Begin at the line below that has "(322, 320) = (148, 415): pink" and stop after the line that has "(559, 299) = (452, 510): brown". Please restate only those lines, word for word.

- [Records for the exercise]:
---*---
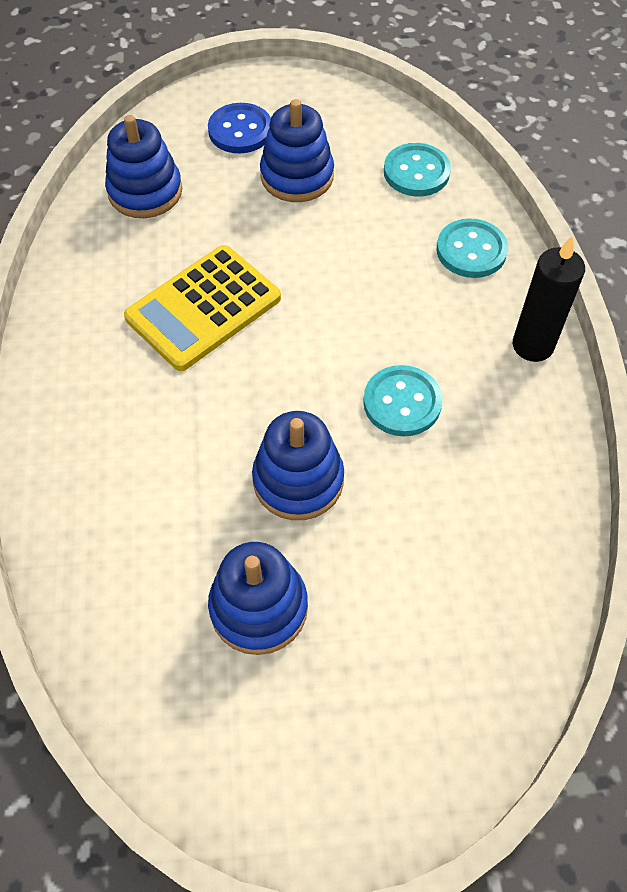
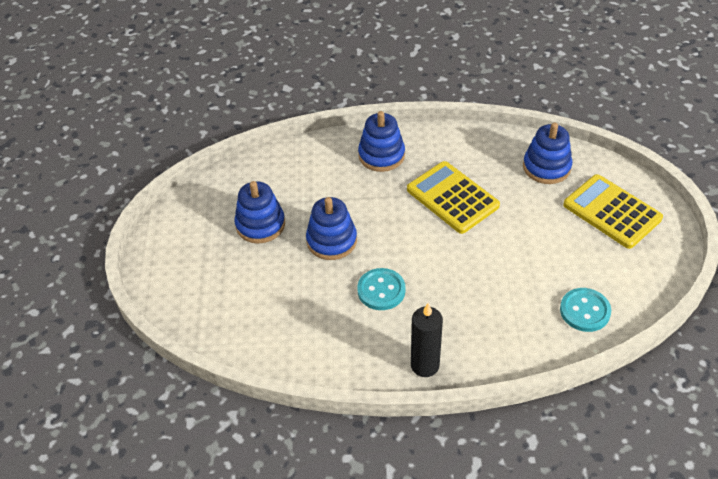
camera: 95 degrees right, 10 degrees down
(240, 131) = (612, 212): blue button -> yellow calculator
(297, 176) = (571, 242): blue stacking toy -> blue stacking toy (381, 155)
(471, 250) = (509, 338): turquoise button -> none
---*---
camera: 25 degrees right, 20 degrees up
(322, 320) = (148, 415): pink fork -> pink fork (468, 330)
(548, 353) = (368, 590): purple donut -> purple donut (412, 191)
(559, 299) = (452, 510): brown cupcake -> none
---*---
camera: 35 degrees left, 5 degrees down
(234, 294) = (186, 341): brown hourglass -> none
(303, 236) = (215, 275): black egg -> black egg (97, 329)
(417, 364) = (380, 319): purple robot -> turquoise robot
---*---
- [Output of the exercise]:
(322, 320) = (148, 415): pink fork -> pink fork (468, 330)
(548, 353) = (368, 590): purple donut -> purple donut (412, 191)
(559, 299) = (452, 510): brown cupcake -> none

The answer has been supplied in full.